Scene edit records
-------

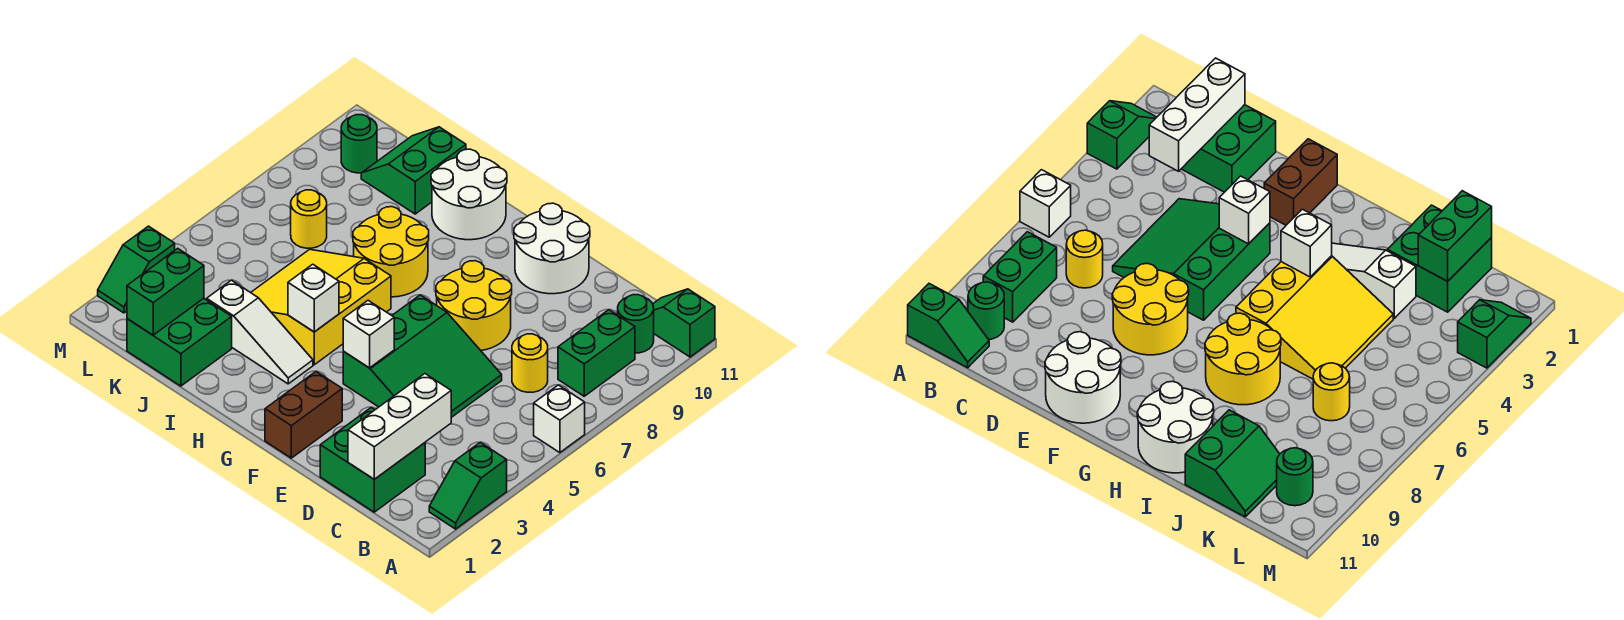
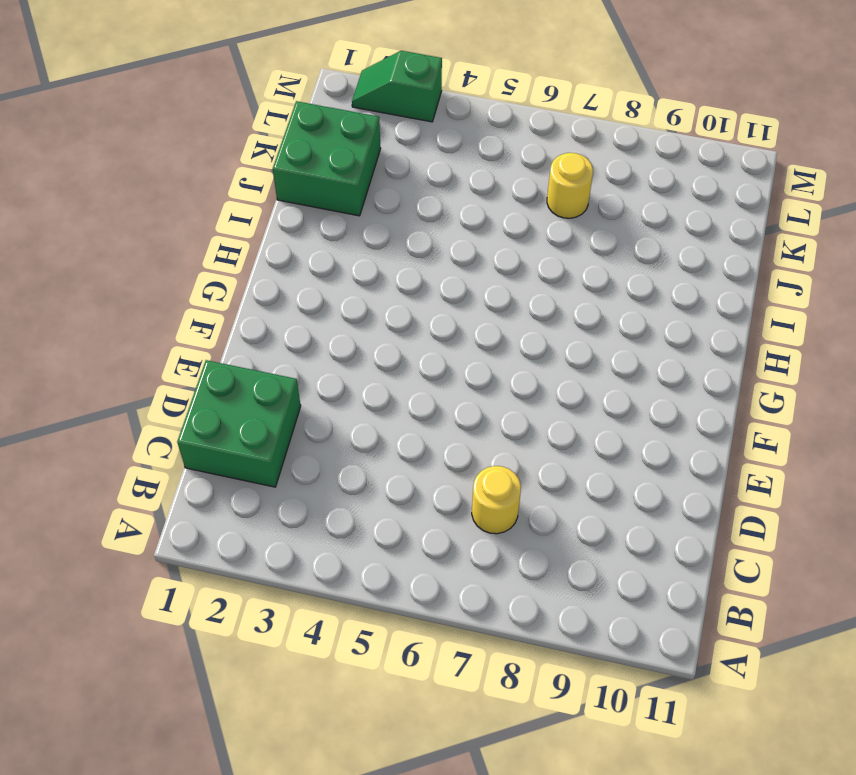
none -> green slope A2:A3 level 1 top 3
none -> white brick A6 level 1
none -> green slope A11:B11 level 1 top A

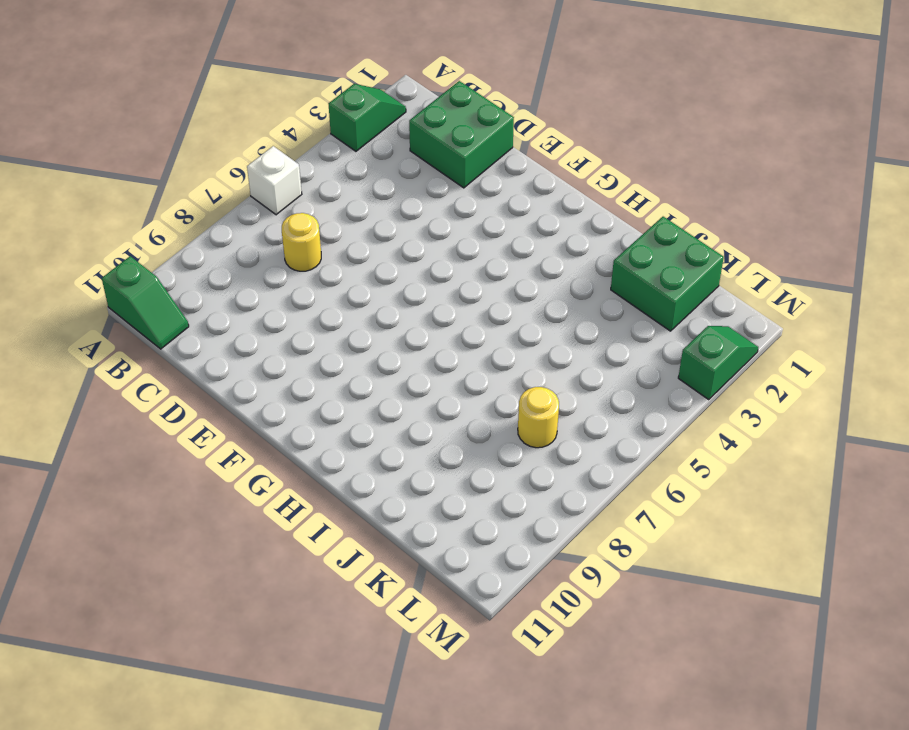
none -> green brick B8:B9 level 1
none -> green round brick B10 level 1
none -> green slope D4:F6 level 1 top F

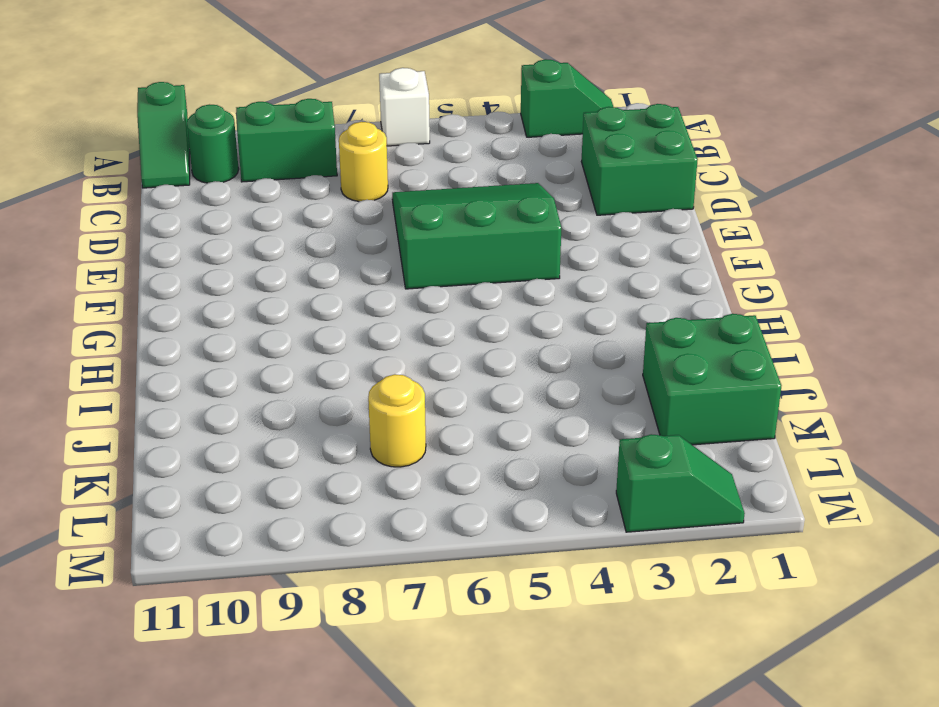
none -> yellow round brick E7:F8 level 1
none -> white round brick E10:F11 level 1
none -> brown brick F1:F2 level 1

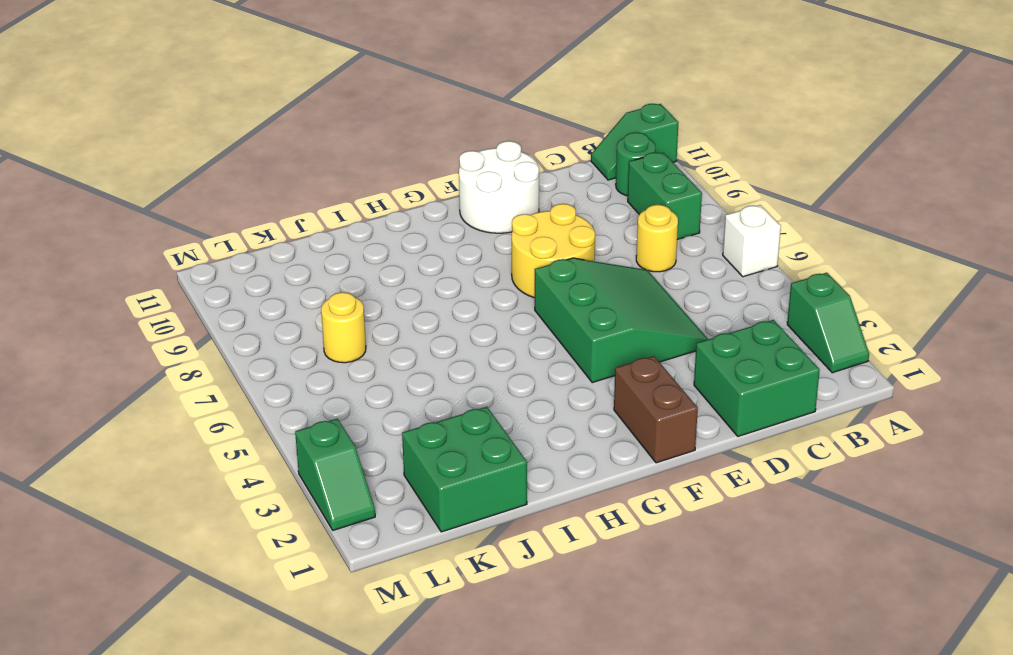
none -> white slope H3:J3 level 1 top J
none -> yellow slope H4:J6 level 1 top H
none -> yellow round brick H7:I8 level 1

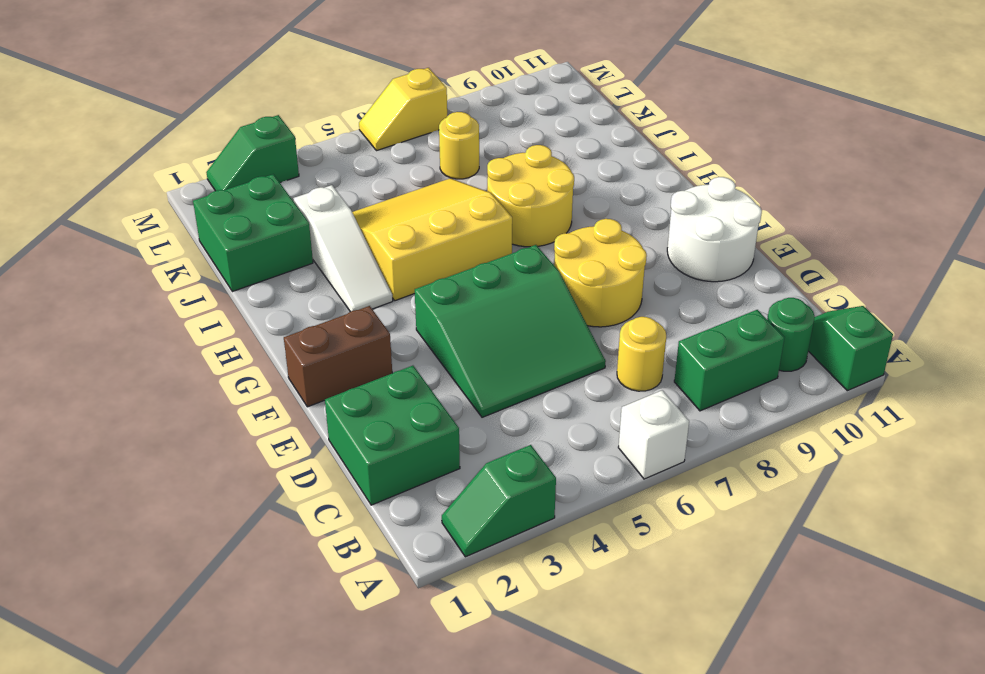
yellow slope M6:M7 level 1 top 7 -> none
none -> white round brick H10:I11 level 1
none -> green slope J10:K11 level 1 top J
none -> green round brick L10 level 1

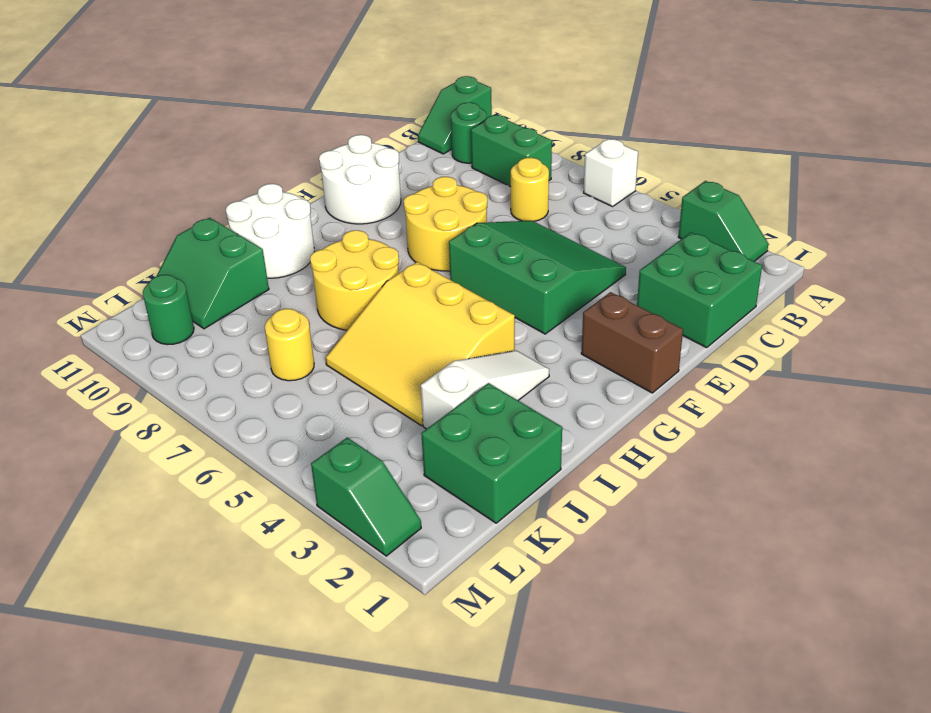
none -> white brick C1:C3 level 2
none -> white brick F4 level 2
none -> white brick H4 level 2

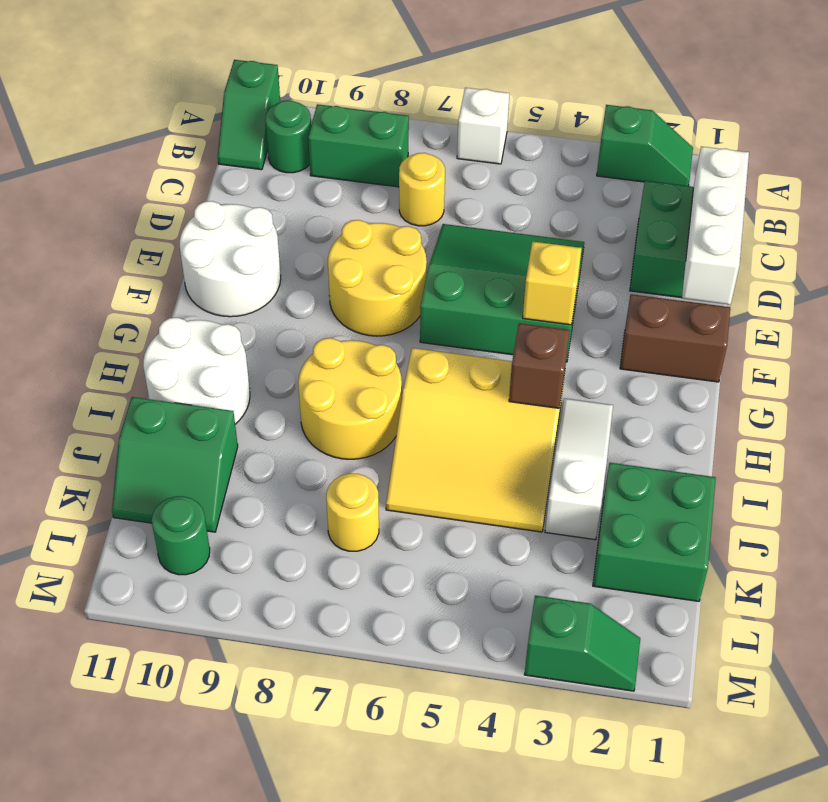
white brick C1:E1 level 2 -> white brick C1:C3 level 2
yellow brick F4 level 2 -> white brick F4 level 2
brown brick H4 level 2 -> white brick H4 level 2
none -> green brick K1:K2 level 2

-------

◆ TASK DESCRIPTION: Whenever a line of the records holds the string "slope", pick it out and copy it.

◆ ANSWER SECTION:
none -> green slope A2:A3 level 1 top 3
none -> green slope A11:B11 level 1 top A
none -> green slope D4:F6 level 1 top F
none -> white slope H3:J3 level 1 top J
none -> yellow slope H4:J6 level 1 top H
yellow slope M6:M7 level 1 top 7 -> none
none -> green slope J10:K11 level 1 top J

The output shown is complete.